_Exercise_
Your answer should be an exact copy of the data.

_Data shown_
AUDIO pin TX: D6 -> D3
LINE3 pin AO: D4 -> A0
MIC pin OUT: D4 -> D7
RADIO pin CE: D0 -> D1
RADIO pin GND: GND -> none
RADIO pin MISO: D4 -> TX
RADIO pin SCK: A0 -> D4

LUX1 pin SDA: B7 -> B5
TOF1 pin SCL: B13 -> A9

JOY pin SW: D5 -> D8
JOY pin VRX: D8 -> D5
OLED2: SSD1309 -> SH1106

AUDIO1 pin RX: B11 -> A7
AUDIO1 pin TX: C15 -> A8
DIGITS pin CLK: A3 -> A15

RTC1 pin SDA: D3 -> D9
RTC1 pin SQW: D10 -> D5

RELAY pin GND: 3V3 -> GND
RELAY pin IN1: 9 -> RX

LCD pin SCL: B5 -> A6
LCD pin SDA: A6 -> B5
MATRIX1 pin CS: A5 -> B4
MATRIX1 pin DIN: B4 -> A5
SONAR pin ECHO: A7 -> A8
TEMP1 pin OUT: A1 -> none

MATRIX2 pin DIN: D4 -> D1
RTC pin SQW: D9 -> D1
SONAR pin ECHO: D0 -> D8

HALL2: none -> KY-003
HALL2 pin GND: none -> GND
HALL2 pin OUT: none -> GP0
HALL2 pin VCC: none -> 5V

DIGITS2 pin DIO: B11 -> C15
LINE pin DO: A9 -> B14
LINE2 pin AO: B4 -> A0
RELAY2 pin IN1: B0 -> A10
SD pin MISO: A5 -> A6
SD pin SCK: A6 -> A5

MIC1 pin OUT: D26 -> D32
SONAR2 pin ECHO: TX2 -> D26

_Answer area_
AUDIO pin TX: D6 -> D3
LINE3 pin AO: D4 -> A0
MIC pin OUT: D4 -> D7
RADIO pin CE: D0 -> D1
RADIO pin GND: GND -> none
RADIO pin MISO: D4 -> TX
RADIO pin SCK: A0 -> D4

LUX1 pin SDA: B7 -> B5
TOF1 pin SCL: B13 -> A9

JOY pin SW: D5 -> D8
JOY pin VRX: D8 -> D5
OLED2: SSD1309 -> SH1106

AUDIO1 pin RX: B11 -> A7
AUDIO1 pin TX: C15 -> A8
DIGITS pin CLK: A3 -> A15

RTC1 pin SDA: D3 -> D9
RTC1 pin SQW: D10 -> D5

RELAY pin GND: 3V3 -> GND
RELAY pin IN1: 9 -> RX

LCD pin SCL: B5 -> A6
LCD pin SDA: A6 -> B5
MATRIX1 pin CS: A5 -> B4
MATRIX1 pin DIN: B4 -> A5
SONAR pin ECHO: A7 -> A8
TEMP1 pin OUT: A1 -> none

MATRIX2 pin DIN: D4 -> D1
RTC pin SQW: D9 -> D1
SONAR pin ECHO: D0 -> D8

HALL2: none -> KY-003
HALL2 pin GND: none -> GND
HALL2 pin OUT: none -> GP0
HALL2 pin VCC: none -> 5V

DIGITS2 pin DIO: B11 -> C15
LINE pin DO: A9 -> B14
LINE2 pin AO: B4 -> A0
RELAY2 pin IN1: B0 -> A10
SD pin MISO: A5 -> A6
SD pin SCK: A6 -> A5

MIC1 pin OUT: D26 -> D32
SONAR2 pin ECHO: TX2 -> D26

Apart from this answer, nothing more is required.